Records drawn from a dataset —
————

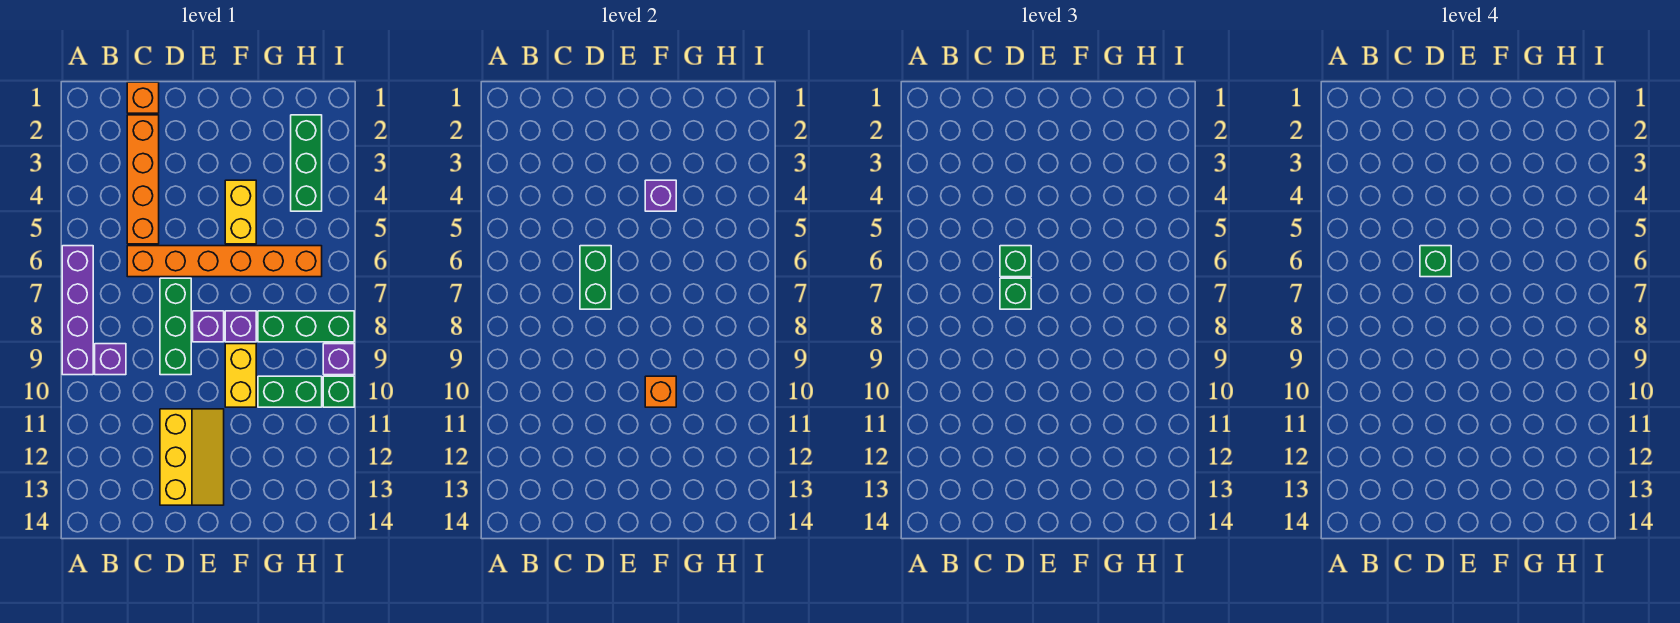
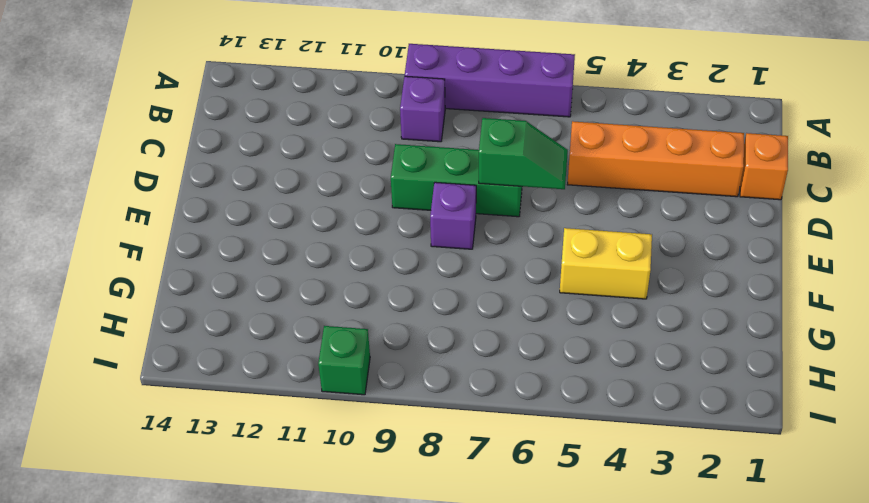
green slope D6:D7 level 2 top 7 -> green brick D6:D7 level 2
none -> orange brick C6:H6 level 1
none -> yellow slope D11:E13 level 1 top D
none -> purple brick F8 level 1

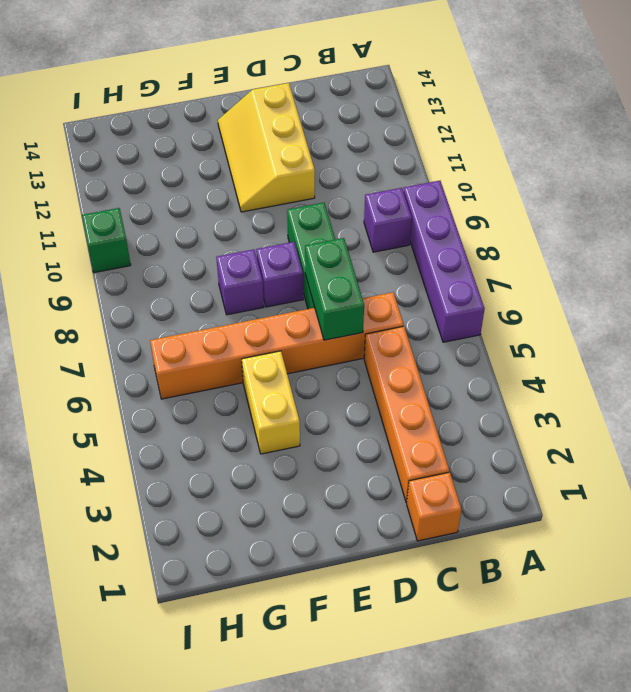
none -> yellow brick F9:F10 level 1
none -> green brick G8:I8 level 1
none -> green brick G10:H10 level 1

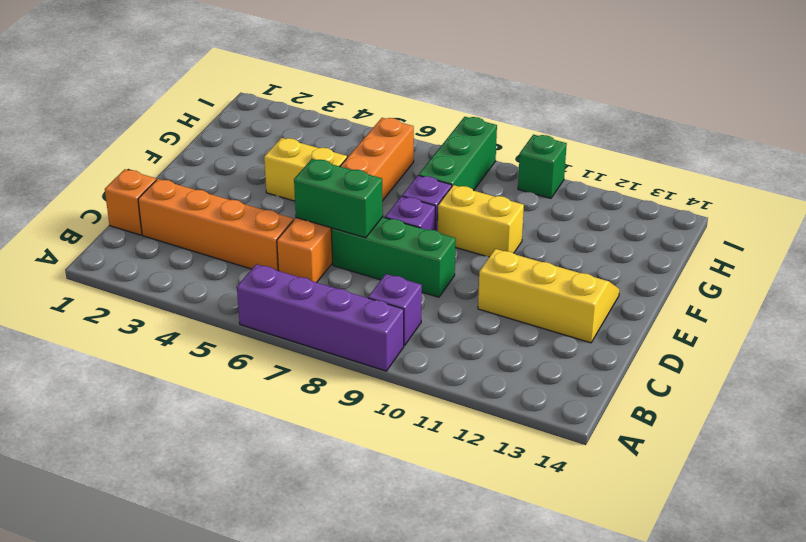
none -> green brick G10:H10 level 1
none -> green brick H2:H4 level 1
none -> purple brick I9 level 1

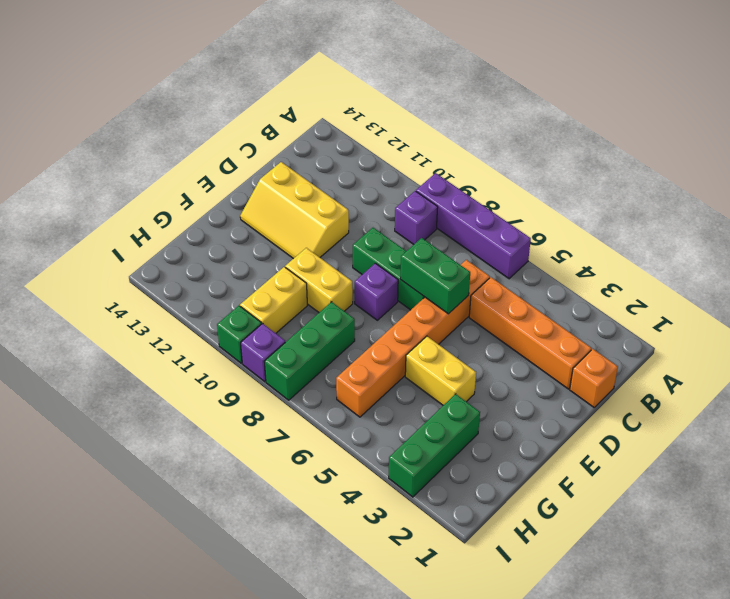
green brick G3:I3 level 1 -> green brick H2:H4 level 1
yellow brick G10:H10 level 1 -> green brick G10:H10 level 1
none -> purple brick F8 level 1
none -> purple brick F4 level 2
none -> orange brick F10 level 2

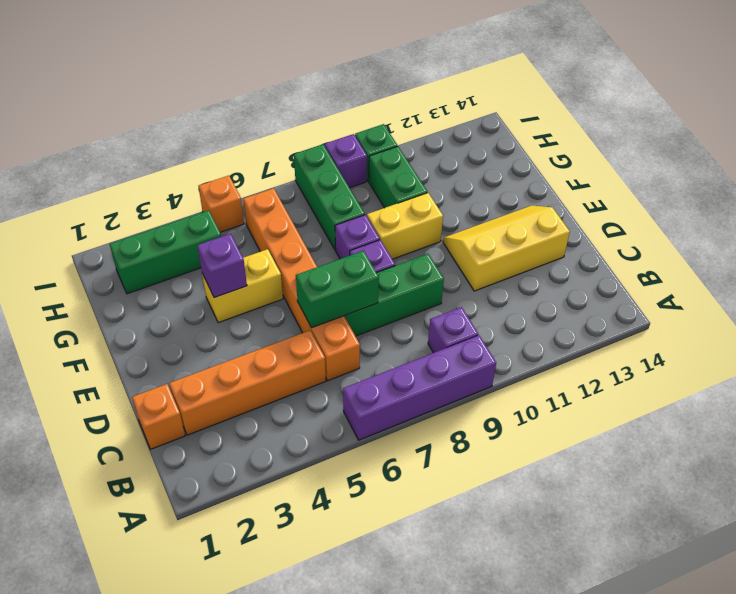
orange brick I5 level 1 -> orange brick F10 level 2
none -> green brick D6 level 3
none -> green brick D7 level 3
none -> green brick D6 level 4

————

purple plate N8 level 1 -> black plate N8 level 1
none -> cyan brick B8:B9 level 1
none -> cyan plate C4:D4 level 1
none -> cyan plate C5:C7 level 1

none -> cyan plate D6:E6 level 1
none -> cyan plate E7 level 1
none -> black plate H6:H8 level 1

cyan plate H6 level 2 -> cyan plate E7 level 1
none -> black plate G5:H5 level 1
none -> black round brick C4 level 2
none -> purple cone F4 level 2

————

TASK DIRECTIONS —
Show all lines from the records above where the word "cyan" occurs.

REPLY TO THE TASK —
none -> cyan brick B8:B9 level 1
none -> cyan plate C4:D4 level 1
none -> cyan plate C5:C7 level 1
none -> cyan plate D6:E6 level 1
none -> cyan plate E7 level 1
cyan plate H6 level 2 -> cyan plate E7 level 1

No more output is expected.